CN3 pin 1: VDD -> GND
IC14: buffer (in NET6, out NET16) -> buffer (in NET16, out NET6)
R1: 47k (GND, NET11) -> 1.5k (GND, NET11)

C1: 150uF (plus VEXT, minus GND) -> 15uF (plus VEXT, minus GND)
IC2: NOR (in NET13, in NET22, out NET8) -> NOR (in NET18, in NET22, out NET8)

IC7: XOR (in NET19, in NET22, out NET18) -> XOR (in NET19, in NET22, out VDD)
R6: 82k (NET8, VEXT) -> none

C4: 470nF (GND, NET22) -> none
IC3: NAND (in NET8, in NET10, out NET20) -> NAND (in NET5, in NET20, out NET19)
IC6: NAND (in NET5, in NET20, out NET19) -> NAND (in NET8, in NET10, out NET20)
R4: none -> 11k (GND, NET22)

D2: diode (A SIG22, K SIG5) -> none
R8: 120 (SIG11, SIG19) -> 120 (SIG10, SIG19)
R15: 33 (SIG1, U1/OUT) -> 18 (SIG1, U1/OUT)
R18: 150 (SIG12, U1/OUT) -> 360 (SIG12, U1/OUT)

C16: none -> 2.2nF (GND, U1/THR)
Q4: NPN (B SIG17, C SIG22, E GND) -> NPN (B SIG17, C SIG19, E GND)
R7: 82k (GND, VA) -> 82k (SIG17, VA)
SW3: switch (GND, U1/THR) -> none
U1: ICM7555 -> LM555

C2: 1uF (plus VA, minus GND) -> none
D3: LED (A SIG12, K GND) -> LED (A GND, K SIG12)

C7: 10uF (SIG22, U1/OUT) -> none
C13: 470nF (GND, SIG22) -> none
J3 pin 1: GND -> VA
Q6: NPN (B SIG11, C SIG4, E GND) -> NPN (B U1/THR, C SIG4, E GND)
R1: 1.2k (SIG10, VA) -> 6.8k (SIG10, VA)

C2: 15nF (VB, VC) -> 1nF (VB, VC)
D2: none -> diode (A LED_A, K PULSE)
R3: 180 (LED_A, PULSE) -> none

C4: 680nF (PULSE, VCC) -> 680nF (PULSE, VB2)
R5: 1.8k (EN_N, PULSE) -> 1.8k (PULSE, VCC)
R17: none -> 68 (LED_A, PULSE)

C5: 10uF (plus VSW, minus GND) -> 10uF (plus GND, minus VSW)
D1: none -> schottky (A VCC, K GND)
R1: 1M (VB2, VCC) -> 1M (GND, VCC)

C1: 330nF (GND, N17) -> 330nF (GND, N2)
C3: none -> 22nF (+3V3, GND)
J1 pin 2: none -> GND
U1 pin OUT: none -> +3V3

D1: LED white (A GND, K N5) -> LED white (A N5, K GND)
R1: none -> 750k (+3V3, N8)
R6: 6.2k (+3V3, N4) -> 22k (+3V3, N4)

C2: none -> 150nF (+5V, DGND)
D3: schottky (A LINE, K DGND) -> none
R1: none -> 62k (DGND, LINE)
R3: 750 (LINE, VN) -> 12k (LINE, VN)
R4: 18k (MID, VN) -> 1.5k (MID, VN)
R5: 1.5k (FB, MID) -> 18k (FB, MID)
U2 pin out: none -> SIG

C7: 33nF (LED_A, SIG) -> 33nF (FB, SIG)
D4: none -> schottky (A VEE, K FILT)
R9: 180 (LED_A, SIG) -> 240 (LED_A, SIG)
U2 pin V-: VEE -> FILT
☆ ☆ ☆ ☆ ☆
YOUR GOAL
Take from the listing every line in which the word "schottky" appears.

EXPECTED OUTPUT
D1: none -> schottky (A VCC, K GND)
D3: schottky (A LINE, K DGND) -> none
D4: none -> schottky (A VEE, K FILT)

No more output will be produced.